Direction: Turn all the records below into a Markdown table with the columns "Row" and "Record line". Put a row number and one line in each row, and leave out blank lines.

__________

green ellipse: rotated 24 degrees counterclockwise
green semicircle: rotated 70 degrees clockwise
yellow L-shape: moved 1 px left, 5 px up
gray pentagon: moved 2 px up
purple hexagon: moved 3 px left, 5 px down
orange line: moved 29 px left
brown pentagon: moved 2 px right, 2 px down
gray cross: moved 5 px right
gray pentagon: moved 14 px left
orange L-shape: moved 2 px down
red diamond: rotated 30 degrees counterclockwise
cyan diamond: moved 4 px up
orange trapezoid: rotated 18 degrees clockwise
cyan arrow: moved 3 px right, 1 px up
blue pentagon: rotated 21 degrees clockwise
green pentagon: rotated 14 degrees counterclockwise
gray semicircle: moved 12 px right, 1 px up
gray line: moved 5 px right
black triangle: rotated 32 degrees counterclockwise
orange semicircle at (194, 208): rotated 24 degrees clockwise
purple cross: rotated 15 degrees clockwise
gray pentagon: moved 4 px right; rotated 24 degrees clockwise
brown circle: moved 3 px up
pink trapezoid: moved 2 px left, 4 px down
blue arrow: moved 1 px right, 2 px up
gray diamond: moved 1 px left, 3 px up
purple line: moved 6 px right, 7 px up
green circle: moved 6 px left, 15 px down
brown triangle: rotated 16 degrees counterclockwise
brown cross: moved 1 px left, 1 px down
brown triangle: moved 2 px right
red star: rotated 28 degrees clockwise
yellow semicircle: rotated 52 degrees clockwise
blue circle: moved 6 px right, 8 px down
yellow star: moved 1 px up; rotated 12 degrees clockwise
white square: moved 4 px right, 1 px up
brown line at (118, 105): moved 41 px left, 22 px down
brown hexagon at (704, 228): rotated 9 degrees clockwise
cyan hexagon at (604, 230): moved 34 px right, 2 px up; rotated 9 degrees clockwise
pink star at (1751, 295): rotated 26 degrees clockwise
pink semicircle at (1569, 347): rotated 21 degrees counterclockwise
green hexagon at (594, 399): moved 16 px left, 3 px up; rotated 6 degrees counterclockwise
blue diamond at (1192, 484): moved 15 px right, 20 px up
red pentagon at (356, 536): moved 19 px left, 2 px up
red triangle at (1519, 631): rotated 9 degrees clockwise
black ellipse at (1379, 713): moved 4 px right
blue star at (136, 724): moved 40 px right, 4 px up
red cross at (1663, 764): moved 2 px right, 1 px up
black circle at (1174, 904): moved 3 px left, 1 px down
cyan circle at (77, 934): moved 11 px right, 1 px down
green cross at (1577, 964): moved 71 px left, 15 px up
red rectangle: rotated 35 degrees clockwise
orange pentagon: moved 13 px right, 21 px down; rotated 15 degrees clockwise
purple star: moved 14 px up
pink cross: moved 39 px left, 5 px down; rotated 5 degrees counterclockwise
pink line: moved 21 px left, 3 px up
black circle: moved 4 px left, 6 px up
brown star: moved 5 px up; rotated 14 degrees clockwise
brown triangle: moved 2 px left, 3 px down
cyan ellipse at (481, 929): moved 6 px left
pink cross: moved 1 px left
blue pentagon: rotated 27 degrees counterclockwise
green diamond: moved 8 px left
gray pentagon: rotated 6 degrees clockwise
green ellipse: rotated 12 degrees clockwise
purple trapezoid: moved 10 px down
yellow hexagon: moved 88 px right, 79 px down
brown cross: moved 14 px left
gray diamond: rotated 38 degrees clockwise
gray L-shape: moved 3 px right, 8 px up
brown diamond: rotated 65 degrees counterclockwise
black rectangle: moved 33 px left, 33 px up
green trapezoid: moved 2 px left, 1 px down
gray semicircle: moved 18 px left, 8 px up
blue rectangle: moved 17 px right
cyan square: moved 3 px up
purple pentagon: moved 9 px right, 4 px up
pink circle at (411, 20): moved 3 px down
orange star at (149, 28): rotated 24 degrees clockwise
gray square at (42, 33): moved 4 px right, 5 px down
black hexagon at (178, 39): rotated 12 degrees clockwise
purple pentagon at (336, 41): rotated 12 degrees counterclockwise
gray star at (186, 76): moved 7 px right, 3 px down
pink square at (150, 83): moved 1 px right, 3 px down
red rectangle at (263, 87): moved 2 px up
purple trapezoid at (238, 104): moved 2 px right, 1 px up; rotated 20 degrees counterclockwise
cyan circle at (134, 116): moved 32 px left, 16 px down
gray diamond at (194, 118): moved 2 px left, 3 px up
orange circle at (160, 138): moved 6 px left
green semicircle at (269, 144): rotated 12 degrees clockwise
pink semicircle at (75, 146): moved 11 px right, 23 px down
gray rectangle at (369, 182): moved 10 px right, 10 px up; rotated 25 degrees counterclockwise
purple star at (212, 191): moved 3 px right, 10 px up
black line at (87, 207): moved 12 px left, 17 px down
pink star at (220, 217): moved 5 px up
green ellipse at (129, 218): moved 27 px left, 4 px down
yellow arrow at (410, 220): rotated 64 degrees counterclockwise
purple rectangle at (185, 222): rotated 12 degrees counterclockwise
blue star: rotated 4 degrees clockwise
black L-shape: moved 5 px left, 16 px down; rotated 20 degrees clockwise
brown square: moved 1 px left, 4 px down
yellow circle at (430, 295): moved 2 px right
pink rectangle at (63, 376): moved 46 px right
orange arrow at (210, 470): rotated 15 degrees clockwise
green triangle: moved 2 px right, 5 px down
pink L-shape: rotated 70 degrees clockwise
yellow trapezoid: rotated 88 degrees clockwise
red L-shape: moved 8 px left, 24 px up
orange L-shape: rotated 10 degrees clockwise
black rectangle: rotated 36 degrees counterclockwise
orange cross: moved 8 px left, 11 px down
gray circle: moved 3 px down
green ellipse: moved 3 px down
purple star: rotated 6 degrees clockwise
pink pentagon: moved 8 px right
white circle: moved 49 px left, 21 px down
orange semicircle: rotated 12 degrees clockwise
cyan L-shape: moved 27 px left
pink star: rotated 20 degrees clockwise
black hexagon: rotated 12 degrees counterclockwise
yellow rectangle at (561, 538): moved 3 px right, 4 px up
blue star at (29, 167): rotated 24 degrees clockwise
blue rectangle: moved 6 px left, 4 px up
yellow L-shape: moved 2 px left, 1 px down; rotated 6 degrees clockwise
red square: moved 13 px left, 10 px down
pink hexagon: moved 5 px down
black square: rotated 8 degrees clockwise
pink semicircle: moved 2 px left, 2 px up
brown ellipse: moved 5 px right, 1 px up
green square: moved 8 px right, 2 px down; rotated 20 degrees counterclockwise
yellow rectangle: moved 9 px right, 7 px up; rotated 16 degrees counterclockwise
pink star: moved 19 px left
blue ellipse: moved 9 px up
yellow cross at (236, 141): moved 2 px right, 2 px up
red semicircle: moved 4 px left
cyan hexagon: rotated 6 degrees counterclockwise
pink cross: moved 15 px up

__________

Solution:
| Row | Record line |
|---|---|
| 1 | green ellipse: rotated 24 degrees counterclockwise |
| 2 | green semicircle: rotated 70 degrees clockwise |
| 3 | yellow L-shape: moved 1 px left, 5 px up |
| 4 | gray pentagon: moved 2 px up |
| 5 | purple hexagon: moved 3 px left, 5 px down |
| 6 | orange line: moved 29 px left |
| 7 | brown pentagon: moved 2 px right, 2 px down |
| 8 | gray cross: moved 5 px right |
| 9 | gray pentagon: moved 14 px left |
| 10 | orange L-shape: moved 2 px down |
| 11 | red diamond: rotated 30 degrees counterclockwise |
| 12 | cyan diamond: moved 4 px up |
| 13 | orange trapezoid: rotated 18 degrees clockwise |
| 14 | cyan arrow: moved 3 px right, 1 px up |
| 15 | blue pentagon: rotated 21 degrees clockwise |
| 16 | green pentagon: rotated 14 degrees counterclockwise |
| 17 | gray semicircle: moved 12 px right, 1 px up |
| 18 | gray line: moved 5 px right |
| 19 | black triangle: rotated 32 degrees counterclockwise |
| 20 | orange semicircle at (194, 208): rotated 24 degrees clockwise |
| 21 | purple cross: rotated 15 degrees clockwise |
| 22 | gray pentagon: moved 4 px right; rotated 24 degrees clockwise |
| 23 | brown circle: moved 3 px up |
| 24 | pink trapezoid: moved 2 px left, 4 px down |
| 25 | blue arrow: moved 1 px right, 2 px up |
| 26 | gray diamond: moved 1 px left, 3 px up |
| 27 | purple line: moved 6 px right, 7 px up |
| 28 | green circle: moved 6 px left, 15 px down |
| 29 | brown triangle: rotated 16 degrees counterclockwise |
| 30 | brown cross: moved 1 px left, 1 px down |
| 31 | brown triangle: moved 2 px right |
| 32 | red star: rotated 28 degrees clockwise |
| 33 | yellow semicircle: rotated 52 degrees clockwise |
| 34 | blue circle: moved 6 px right, 8 px down |
| 35 | yellow star: moved 1 px up; rotated 12 degrees clockwise |
| 36 | white square: moved 4 px right, 1 px up |
| 37 | brown line at (118, 105): moved 41 px left, 22 px down |
| 38 | brown hexagon at (704, 228): rotated 9 degrees clockwise |
| 39 | cyan hexagon at (604, 230): moved 34 px right, 2 px up; rotated 9 degrees clockwise |
| 40 | pink star at (1751, 295): rotated 26 degrees clockwise |
| 41 | pink semicircle at (1569, 347): rotated 21 degrees counterclockwise |
| 42 | green hexagon at (594, 399): moved 16 px left, 3 px up; rotated 6 degrees counterclockwise |
| 43 | blue diamond at (1192, 484): moved 15 px right, 20 px up |
| 44 | red pentagon at (356, 536): moved 19 px left, 2 px up |
| 45 | red triangle at (1519, 631): rotated 9 degrees clockwise |
| 46 | black ellipse at (1379, 713): moved 4 px right |
| 47 | blue star at (136, 724): moved 40 px right, 4 px up |
| 48 | red cross at (1663, 764): moved 2 px right, 1 px up |
| 49 | black circle at (1174, 904): moved 3 px left, 1 px down |
| 50 | cyan circle at (77, 934): moved 11 px right, 1 px down |
| 51 | green cross at (1577, 964): moved 71 px left, 15 px up |
| 52 | red rectangle: rotated 35 degrees clockwise |
| 53 | orange pentagon: moved 13 px right, 21 px down; rotated 15 degrees clockwise |
| 54 | purple star: moved 14 px up |
| 55 | pink cross: moved 39 px left, 5 px down; rotated 5 degrees counterclockwise |
| 56 | pink line: moved 21 px left, 3 px up |
| 57 | black circle: moved 4 px left, 6 px up |
| 58 | brown star: moved 5 px up; rotated 14 degrees clockwise |
| 59 | brown triangle: moved 2 px left, 3 px down |
| 60 | cyan ellipse at (481, 929): moved 6 px left |
| 61 | pink cross: moved 1 px left |
| 62 | blue pentagon: rotated 27 degrees counterclockwise |
| 63 | green diamond: moved 8 px left |
| 64 | gray pentagon: rotated 6 degrees clockwise |
| 65 | green ellipse: rotated 12 degrees clockwise |
| 66 | purple trapezoid: moved 10 px down |
| 67 | yellow hexagon: moved 88 px right, 79 px down |
| 68 | brown cross: moved 14 px left |
| 69 | gray diamond: rotated 38 degrees clockwise |
| 70 | gray L-shape: moved 3 px right, 8 px up |
| 71 | brown diamond: rotated 65 degrees counterclockwise |
| 72 | black rectangle: moved 33 px left, 33 px up |
| 73 | green trapezoid: moved 2 px left, 1 px down |
| 74 | gray semicircle: moved 18 px left, 8 px up |
| 75 | blue rectangle: moved 17 px right |
| 76 | cyan square: moved 3 px up |
| 77 | purple pentagon: moved 9 px right, 4 px up |
| 78 | pink circle at (411, 20): moved 3 px down |
| 79 | orange star at (149, 28): rotated 24 degrees clockwise |
| 80 | gray square at (42, 33): moved 4 px right, 5 px down |
| 81 | black hexagon at (178, 39): rotated 12 degrees clockwise |
| 82 | purple pentagon at (336, 41): rotated 12 degrees counterclockwise |
| 83 | gray star at (186, 76): moved 7 px right, 3 px down |
| 84 | pink square at (150, 83): moved 1 px right, 3 px down |
| 85 | red rectangle at (263, 87): moved 2 px up |
| 86 | purple trapezoid at (238, 104): moved 2 px right, 1 px up; rotated 20 degrees counterclockwise |
| 87 | cyan circle at (134, 116): moved 32 px left, 16 px down |
| 88 | gray diamond at (194, 118): moved 2 px left, 3 px up |
| 89 | orange circle at (160, 138): moved 6 px left |
| 90 | green semicircle at (269, 144): rotated 12 degrees clockwise |
| 91 | pink semicircle at (75, 146): moved 11 px right, 23 px down |
| 92 | gray rectangle at (369, 182): moved 10 px right, 10 px up; rotated 25 degrees counterclockwise |
| 93 | purple star at (212, 191): moved 3 px right, 10 px up |
| 94 | black line at (87, 207): moved 12 px left, 17 px down |
| 95 | pink star at (220, 217): moved 5 px up |
| 96 | green ellipse at (129, 218): moved 27 px left, 4 px down |
| 97 | yellow arrow at (410, 220): rotated 64 degrees counterclockwise |
| 98 | purple rectangle at (185, 222): rotated 12 degrees counterclockwise |
| 99 | blue star: rotated 4 degrees clockwise |
| 100 | black L-shape: moved 5 px left, 16 px down; rotated 20 degrees clockwise |
| 101 | brown square: moved 1 px left, 4 px down |
| 102 | yellow circle at (430, 295): moved 2 px right |
| 103 | pink rectangle at (63, 376): moved 46 px right |
| 104 | orange arrow at (210, 470): rotated 15 degrees clockwise |
| 105 | green triangle: moved 2 px right, 5 px down |
| 106 | pink L-shape: rotated 70 degrees clockwise |
| 107 | yellow trapezoid: rotated 88 degrees clockwise |
| 108 | red L-shape: moved 8 px left, 24 px up |
| 109 | orange L-shape: rotated 10 degrees clockwise |
| 110 | black rectangle: rotated 36 degrees counterclockwise |
| 111 | orange cross: moved 8 px left, 11 px down |
| 112 | gray circle: moved 3 px down |
| 113 | green ellipse: moved 3 px down |
| 114 | purple star: rotated 6 degrees clockwise |
| 115 | pink pentagon: moved 8 px right |
| 116 | white circle: moved 49 px left, 21 px down |
| 117 | orange semicircle: rotated 12 degrees clockwise |
| 118 | cyan L-shape: moved 27 px left |
| 119 | pink star: rotated 20 degrees clockwise |
| 120 | black hexagon: rotated 12 degrees counterclockwise |
| 121 | yellow rectangle at (561, 538): moved 3 px right, 4 px up |
| 122 | blue star at (29, 167): rotated 24 degrees clockwise |
| 123 | blue rectangle: moved 6 px left, 4 px up |
| 124 | yellow L-shape: moved 2 px left, 1 px down; rotated 6 degrees clockwise |
| 125 | red square: moved 13 px left, 10 px down |
| 126 | pink hexagon: moved 5 px down |
| 127 | black square: rotated 8 degrees clockwise |
| 128 | pink semicircle: moved 2 px left, 2 px up |
| 129 | brown ellipse: moved 5 px right, 1 px up |
| 130 | green square: moved 8 px right, 2 px down; rotated 20 degrees counterclockwise |
| 131 | yellow rectangle: moved 9 px right, 7 px up; rotated 16 degrees counterclockwise |
| 132 | pink star: moved 19 px left |
| 133 | blue ellipse: moved 9 px up |
| 134 | yellow cross at (236, 141): moved 2 px right, 2 px up |
| 135 | red semicircle: moved 4 px left |
| 136 | cyan hexagon: rotated 6 degrees counterclockwise |
| 137 | pink cross: moved 15 px up |